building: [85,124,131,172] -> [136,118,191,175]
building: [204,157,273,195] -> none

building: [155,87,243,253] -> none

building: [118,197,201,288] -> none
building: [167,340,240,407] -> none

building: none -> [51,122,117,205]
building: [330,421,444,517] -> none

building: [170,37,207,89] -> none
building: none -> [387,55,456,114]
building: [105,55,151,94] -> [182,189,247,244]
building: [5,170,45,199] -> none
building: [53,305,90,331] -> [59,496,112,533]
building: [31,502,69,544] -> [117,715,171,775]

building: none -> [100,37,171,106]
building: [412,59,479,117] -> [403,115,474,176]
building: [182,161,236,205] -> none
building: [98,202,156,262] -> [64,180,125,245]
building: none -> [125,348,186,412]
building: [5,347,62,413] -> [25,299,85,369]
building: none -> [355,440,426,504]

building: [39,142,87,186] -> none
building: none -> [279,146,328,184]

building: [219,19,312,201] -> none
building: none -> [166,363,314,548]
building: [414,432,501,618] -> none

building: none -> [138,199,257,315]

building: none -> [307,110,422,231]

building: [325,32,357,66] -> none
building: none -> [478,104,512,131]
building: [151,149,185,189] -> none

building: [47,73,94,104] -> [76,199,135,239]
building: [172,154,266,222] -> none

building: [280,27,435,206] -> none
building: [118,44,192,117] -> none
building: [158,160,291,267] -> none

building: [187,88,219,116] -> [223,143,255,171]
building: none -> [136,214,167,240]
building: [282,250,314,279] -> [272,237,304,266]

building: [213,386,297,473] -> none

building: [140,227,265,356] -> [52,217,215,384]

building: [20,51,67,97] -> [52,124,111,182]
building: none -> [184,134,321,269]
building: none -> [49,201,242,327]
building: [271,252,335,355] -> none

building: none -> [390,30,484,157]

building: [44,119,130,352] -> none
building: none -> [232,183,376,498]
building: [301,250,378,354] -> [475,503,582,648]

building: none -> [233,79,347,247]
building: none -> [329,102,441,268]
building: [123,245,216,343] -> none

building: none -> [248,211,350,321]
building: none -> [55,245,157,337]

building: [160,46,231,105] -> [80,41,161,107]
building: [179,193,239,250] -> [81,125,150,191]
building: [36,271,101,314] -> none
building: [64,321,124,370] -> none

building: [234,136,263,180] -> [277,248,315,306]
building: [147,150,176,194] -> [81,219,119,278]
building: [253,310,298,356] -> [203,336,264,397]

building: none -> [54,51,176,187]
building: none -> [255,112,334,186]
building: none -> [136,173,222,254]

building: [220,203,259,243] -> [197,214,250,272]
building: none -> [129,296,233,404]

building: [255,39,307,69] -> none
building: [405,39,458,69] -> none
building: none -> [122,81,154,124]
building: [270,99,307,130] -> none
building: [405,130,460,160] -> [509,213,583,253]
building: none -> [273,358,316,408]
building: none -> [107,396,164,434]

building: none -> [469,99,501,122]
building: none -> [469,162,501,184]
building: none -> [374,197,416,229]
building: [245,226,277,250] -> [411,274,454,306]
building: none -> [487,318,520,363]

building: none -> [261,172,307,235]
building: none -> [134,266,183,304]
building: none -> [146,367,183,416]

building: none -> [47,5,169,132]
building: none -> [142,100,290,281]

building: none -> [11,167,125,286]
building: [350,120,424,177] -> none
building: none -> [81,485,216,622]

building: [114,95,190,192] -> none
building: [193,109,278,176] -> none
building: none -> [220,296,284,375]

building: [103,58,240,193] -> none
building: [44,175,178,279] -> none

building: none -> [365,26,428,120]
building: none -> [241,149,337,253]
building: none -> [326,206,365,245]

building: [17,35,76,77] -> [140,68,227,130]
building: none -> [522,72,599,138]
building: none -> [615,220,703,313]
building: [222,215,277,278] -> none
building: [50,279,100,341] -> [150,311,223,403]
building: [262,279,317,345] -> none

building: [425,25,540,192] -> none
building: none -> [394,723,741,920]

++++++++++++++++++++

# [Instructions for the task]
Keep every word as given and return the full listing.

# [Exercise answer]
building: [85,124,131,172] -> [136,118,191,175]
building: [204,157,273,195] -> none

building: [155,87,243,253] -> none

building: [118,197,201,288] -> none
building: [167,340,240,407] -> none

building: none -> [51,122,117,205]
building: [330,421,444,517] -> none

building: [170,37,207,89] -> none
building: none -> [387,55,456,114]
building: [105,55,151,94] -> [182,189,247,244]
building: [5,170,45,199] -> none
building: [53,305,90,331] -> [59,496,112,533]
building: [31,502,69,544] -> [117,715,171,775]

building: none -> [100,37,171,106]
building: [412,59,479,117] -> [403,115,474,176]
building: [182,161,236,205] -> none
building: [98,202,156,262] -> [64,180,125,245]
building: none -> [125,348,186,412]
building: [5,347,62,413] -> [25,299,85,369]
building: none -> [355,440,426,504]

building: [39,142,87,186] -> none
building: none -> [279,146,328,184]

building: [219,19,312,201] -> none
building: none -> [166,363,314,548]
building: [414,432,501,618] -> none

building: none -> [138,199,257,315]

building: none -> [307,110,422,231]

building: [325,32,357,66] -> none
building: none -> [478,104,512,131]
building: [151,149,185,189] -> none

building: [47,73,94,104] -> [76,199,135,239]
building: [172,154,266,222] -> none

building: [280,27,435,206] -> none
building: [118,44,192,117] -> none
building: [158,160,291,267] -> none

building: [187,88,219,116] -> [223,143,255,171]
building: none -> [136,214,167,240]
building: [282,250,314,279] -> [272,237,304,266]

building: [213,386,297,473] -> none

building: [140,227,265,356] -> [52,217,215,384]

building: [20,51,67,97] -> [52,124,111,182]
building: none -> [184,134,321,269]
building: none -> [49,201,242,327]
building: [271,252,335,355] -> none

building: none -> [390,30,484,157]

building: [44,119,130,352] -> none
building: none -> [232,183,376,498]
building: [301,250,378,354] -> [475,503,582,648]

building: none -> [233,79,347,247]
building: none -> [329,102,441,268]
building: [123,245,216,343] -> none

building: none -> [248,211,350,321]
building: none -> [55,245,157,337]

building: [160,46,231,105] -> [80,41,161,107]
building: [179,193,239,250] -> [81,125,150,191]
building: [36,271,101,314] -> none
building: [64,321,124,370] -> none

building: [234,136,263,180] -> [277,248,315,306]
building: [147,150,176,194] -> [81,219,119,278]
building: [253,310,298,356] -> [203,336,264,397]

building: none -> [54,51,176,187]
building: none -> [255,112,334,186]
building: none -> [136,173,222,254]

building: [220,203,259,243] -> [197,214,250,272]
building: none -> [129,296,233,404]

building: [255,39,307,69] -> none
building: [405,39,458,69] -> none
building: none -> [122,81,154,124]
building: [270,99,307,130] -> none
building: [405,130,460,160] -> [509,213,583,253]
building: none -> [273,358,316,408]
building: none -> [107,396,164,434]

building: none -> [469,99,501,122]
building: none -> [469,162,501,184]
building: none -> [374,197,416,229]
building: [245,226,277,250] -> [411,274,454,306]
building: none -> [487,318,520,363]

building: none -> [261,172,307,235]
building: none -> [134,266,183,304]
building: none -> [146,367,183,416]

building: none -> [47,5,169,132]
building: none -> [142,100,290,281]

building: none -> [11,167,125,286]
building: [350,120,424,177] -> none
building: none -> [81,485,216,622]

building: [114,95,190,192] -> none
building: [193,109,278,176] -> none
building: none -> [220,296,284,375]

building: [103,58,240,193] -> none
building: [44,175,178,279] -> none

building: none -> [365,26,428,120]
building: none -> [241,149,337,253]
building: none -> [326,206,365,245]

building: [17,35,76,77] -> [140,68,227,130]
building: none -> [522,72,599,138]
building: none -> [615,220,703,313]
building: [222,215,277,278] -> none
building: [50,279,100,341] -> [150,311,223,403]
building: [262,279,317,345] -> none

building: [425,25,540,192] -> none
building: none -> [394,723,741,920]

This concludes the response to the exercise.